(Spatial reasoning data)
%%

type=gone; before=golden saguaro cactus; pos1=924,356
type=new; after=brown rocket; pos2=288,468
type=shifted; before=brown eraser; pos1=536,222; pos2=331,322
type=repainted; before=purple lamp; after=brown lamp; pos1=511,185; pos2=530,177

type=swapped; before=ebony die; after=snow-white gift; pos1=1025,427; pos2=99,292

%%

▸ **What this task involves**: All lines from the one with "type=repainted; before=purple lamp;" to the end of the entries above are to be written out exactly, the first and last included.

▸ **Answer box**:
type=repainted; before=purple lamp; after=brown lamp; pos1=511,185; pos2=530,177

type=swapped; before=ebony die; after=snow-white gift; pos1=1025,427; pos2=99,292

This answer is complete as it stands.